◆ WHAT THE EXERCISE ASKS: Word for word, please restate the lines from the beginning of the data through the line in which "none -> white brick G7:G8 level 1" appears.

◆ DATA SHOWN:
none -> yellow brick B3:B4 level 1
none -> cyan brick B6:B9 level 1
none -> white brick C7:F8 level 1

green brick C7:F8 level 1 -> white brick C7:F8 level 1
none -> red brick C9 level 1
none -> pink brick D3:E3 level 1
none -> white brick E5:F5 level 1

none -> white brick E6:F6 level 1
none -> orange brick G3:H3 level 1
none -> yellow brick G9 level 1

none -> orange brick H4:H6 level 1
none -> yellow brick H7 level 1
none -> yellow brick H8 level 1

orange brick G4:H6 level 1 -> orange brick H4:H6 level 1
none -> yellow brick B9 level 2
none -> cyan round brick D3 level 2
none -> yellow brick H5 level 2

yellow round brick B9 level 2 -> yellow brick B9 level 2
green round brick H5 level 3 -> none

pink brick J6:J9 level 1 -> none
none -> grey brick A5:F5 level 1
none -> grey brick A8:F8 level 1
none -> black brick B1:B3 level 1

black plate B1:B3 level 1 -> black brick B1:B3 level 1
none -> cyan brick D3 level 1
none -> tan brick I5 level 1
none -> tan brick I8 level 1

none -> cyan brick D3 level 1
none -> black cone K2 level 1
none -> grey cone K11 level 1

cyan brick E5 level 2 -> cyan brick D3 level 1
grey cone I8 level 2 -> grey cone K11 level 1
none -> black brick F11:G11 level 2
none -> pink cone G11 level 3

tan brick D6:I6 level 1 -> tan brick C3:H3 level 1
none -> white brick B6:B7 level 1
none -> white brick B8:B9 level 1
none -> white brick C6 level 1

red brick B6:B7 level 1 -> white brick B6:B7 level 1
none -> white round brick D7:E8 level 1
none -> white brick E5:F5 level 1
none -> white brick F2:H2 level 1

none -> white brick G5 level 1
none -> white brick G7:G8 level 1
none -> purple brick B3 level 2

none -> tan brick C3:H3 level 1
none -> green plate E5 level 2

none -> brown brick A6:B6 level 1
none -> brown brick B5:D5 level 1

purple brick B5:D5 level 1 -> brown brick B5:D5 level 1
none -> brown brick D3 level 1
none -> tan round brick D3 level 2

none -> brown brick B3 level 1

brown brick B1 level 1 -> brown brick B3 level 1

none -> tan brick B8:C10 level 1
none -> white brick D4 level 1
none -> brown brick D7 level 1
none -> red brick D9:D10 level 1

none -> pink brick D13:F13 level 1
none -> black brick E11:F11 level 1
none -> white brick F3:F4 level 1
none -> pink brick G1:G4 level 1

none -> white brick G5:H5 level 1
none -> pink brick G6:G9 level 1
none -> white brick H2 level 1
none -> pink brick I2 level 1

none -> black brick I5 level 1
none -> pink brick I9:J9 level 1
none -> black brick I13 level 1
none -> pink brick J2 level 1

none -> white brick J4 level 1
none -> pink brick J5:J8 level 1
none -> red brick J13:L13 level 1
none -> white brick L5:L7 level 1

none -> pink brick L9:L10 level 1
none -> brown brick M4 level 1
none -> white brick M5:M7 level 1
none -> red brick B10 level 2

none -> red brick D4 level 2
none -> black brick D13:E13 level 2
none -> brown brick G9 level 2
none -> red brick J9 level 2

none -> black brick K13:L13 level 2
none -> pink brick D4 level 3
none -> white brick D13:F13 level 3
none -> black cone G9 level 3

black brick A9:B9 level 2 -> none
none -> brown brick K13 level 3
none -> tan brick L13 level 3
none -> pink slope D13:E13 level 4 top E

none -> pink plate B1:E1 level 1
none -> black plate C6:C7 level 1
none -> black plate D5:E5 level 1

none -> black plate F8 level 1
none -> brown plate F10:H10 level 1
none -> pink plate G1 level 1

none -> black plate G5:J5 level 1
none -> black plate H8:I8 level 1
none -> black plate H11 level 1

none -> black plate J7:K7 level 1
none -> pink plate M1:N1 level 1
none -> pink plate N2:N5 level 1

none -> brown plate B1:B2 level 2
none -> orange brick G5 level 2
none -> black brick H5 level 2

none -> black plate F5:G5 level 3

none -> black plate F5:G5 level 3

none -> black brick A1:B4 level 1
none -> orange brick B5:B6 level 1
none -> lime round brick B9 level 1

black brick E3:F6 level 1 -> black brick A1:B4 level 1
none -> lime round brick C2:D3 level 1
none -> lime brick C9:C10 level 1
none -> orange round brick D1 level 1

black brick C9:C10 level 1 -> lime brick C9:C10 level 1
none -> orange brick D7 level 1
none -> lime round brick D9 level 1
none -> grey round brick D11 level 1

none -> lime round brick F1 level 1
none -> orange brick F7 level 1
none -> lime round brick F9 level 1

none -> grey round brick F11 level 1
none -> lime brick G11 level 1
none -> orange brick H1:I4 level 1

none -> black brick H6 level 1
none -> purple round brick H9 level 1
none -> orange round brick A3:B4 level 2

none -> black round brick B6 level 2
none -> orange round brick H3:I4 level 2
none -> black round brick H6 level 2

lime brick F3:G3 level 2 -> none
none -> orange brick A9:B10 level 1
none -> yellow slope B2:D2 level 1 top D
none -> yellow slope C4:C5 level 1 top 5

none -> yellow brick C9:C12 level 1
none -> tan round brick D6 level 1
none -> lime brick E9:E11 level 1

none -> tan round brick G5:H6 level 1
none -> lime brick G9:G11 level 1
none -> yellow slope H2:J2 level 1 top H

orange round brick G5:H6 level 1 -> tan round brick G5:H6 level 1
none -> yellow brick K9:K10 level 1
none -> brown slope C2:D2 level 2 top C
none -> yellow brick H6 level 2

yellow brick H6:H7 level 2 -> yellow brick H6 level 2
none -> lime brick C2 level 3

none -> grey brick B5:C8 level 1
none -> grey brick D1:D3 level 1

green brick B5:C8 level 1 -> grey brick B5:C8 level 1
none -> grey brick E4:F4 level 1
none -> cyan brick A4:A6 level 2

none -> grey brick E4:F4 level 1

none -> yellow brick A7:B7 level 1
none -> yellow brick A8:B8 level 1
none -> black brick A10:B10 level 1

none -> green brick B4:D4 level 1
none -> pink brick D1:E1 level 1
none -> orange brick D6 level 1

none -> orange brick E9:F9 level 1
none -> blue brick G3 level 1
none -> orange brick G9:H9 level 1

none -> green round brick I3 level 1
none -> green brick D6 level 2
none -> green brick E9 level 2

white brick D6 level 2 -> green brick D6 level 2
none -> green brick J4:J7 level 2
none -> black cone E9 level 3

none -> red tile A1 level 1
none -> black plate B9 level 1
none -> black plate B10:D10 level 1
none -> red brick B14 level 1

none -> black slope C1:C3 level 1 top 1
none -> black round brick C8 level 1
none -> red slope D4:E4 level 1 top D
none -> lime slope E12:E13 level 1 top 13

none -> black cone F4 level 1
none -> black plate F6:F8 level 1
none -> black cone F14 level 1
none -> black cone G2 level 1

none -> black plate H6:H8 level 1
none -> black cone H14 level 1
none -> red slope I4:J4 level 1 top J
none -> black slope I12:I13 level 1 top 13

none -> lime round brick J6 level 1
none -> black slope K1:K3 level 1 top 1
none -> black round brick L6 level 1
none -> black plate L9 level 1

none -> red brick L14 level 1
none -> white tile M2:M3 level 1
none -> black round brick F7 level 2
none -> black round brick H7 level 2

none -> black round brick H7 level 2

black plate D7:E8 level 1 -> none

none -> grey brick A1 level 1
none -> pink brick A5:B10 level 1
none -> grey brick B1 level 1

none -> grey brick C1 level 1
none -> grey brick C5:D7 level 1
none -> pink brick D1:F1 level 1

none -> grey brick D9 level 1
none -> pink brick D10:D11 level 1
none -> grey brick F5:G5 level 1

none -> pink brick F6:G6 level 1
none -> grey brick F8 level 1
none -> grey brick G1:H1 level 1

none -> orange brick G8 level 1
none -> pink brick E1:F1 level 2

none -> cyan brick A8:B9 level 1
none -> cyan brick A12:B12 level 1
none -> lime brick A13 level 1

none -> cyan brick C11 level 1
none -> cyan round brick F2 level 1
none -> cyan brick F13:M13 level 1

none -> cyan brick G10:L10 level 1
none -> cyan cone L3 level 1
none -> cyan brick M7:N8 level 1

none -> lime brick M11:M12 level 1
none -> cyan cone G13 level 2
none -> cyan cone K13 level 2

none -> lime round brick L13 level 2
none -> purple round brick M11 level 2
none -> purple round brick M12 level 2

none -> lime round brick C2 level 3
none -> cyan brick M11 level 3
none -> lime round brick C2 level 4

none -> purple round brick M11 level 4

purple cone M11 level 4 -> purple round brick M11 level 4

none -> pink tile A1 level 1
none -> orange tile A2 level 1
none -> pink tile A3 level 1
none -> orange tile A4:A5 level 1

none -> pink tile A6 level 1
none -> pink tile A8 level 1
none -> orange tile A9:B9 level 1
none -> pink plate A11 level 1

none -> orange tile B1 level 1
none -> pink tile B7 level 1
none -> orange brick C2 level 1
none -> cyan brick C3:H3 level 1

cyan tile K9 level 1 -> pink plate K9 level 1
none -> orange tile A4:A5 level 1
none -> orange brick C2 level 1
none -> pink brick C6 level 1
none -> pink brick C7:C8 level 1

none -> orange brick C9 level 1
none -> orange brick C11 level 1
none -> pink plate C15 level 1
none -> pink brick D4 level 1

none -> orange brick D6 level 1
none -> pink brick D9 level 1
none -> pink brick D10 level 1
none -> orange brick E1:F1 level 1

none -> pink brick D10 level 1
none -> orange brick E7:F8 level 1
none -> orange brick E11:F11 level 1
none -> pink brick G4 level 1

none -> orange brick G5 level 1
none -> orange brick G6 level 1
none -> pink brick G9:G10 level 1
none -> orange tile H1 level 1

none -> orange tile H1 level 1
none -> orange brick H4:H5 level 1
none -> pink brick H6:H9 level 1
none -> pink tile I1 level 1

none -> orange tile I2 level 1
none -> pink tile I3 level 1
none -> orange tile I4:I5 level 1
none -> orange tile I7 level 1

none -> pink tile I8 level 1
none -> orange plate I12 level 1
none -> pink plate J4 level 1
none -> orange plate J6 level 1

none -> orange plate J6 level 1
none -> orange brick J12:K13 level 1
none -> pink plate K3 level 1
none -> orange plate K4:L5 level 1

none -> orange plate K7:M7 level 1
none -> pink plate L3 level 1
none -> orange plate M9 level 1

◆ SOLUTION TO THIS PROBLEM:
none -> yellow brick B3:B4 level 1
none -> cyan brick B6:B9 level 1
none -> white brick C7:F8 level 1

green brick C7:F8 level 1 -> white brick C7:F8 level 1
none -> red brick C9 level 1
none -> pink brick D3:E3 level 1
none -> white brick E5:F5 level 1

none -> white brick E6:F6 level 1
none -> orange brick G3:H3 level 1
none -> yellow brick G9 level 1

none -> orange brick H4:H6 level 1
none -> yellow brick H7 level 1
none -> yellow brick H8 level 1

orange brick G4:H6 level 1 -> orange brick H4:H6 level 1
none -> yellow brick B9 level 2
none -> cyan round brick D3 level 2
none -> yellow brick H5 level 2

yellow round brick B9 level 2 -> yellow brick B9 level 2
green round brick H5 level 3 -> none

pink brick J6:J9 level 1 -> none
none -> grey brick A5:F5 level 1
none -> grey brick A8:F8 level 1
none -> black brick B1:B3 level 1

black plate B1:B3 level 1 -> black brick B1:B3 level 1
none -> cyan brick D3 level 1
none -> tan brick I5 level 1
none -> tan brick I8 level 1

none -> cyan brick D3 level 1
none -> black cone K2 level 1
none -> grey cone K11 level 1

cyan brick E5 level 2 -> cyan brick D3 level 1
grey cone I8 level 2 -> grey cone K11 level 1
none -> black brick F11:G11 level 2
none -> pink cone G11 level 3

tan brick D6:I6 level 1 -> tan brick C3:H3 level 1
none -> white brick B6:B7 level 1
none -> white brick B8:B9 level 1
none -> white brick C6 level 1

red brick B6:B7 level 1 -> white brick B6:B7 level 1
none -> white round brick D7:E8 level 1
none -> white brick E5:F5 level 1
none -> white brick F2:H2 level 1

none -> white brick G5 level 1
none -> white brick G7:G8 level 1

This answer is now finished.